WORK REQUEST:
Line by line, please look for the word "purple" in the following records, then copy each line you find it in.

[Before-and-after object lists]

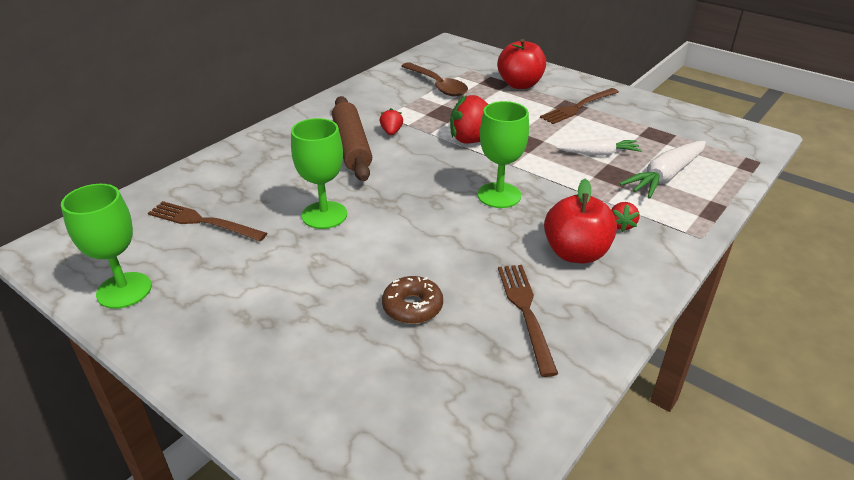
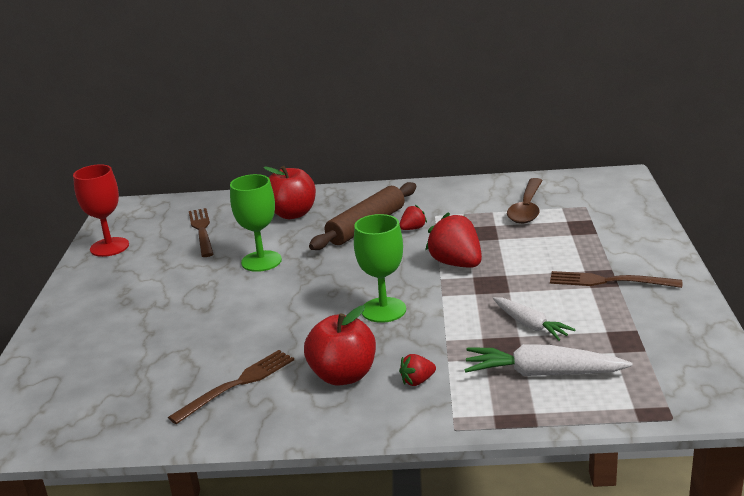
camera: 55 degrees right, 10 degrees down
(124, 290) = (109, 247): green goblet -> red goblet
(412, 307) = (194, 339): brown donut -> none
(520, 84) = (601, 238): red apple -> red apple (292, 214)

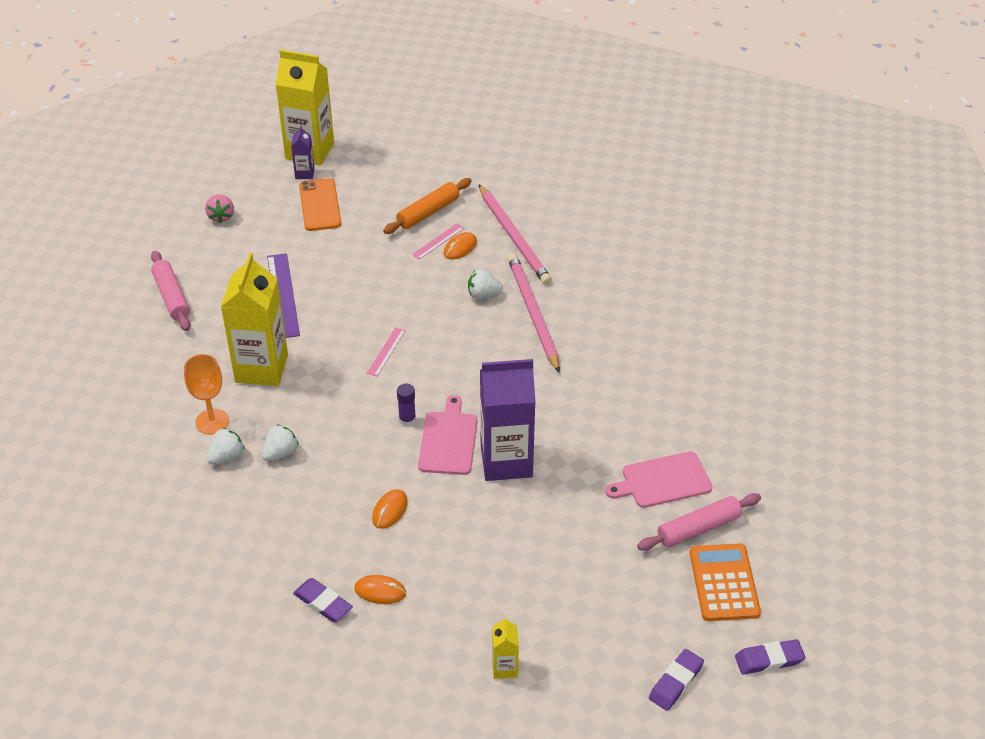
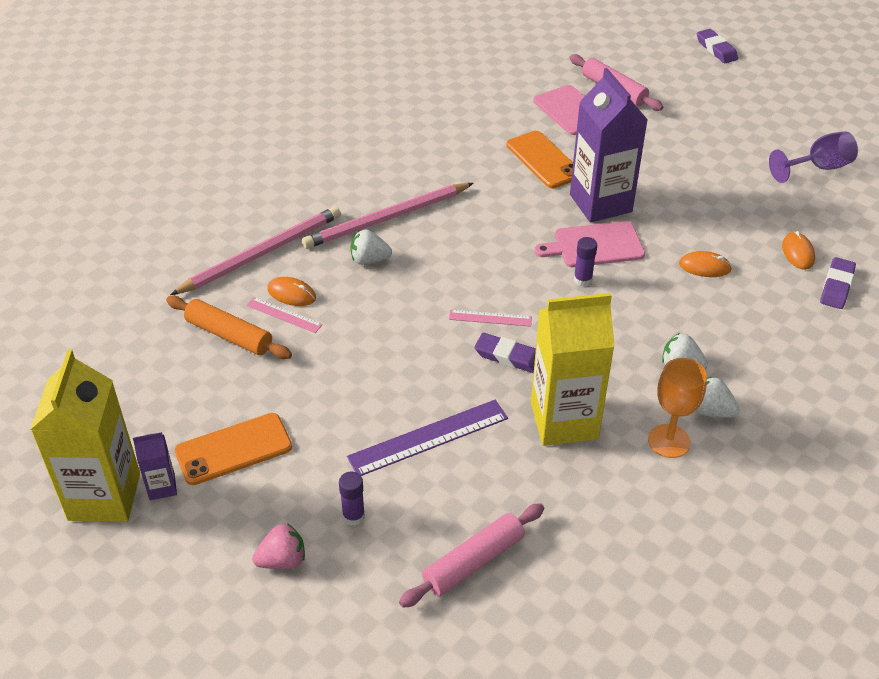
camera: 105 degrees left, 0 degrees up
(237, 250) = (353, 516): none -> purple glue stick
(483, 295) = (369, 260): white strawberry -> white strawberry turned 105 degrees clockwise
(505, 668) = (818, 168): yellow carton -> purple goblet
(586, 436) = (543, 160): none -> orange phone
(676, 682) = (766, 86): purple eraser -> purple eraser (508, 356)
(724, 583) = (660, 74): orange calculator -> none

OUTPUT BELOW:
(237, 250) = (353, 516): none -> purple glue stick
(505, 668) = (818, 168): yellow carton -> purple goblet
(676, 682) = (766, 86): purple eraser -> purple eraser (508, 356)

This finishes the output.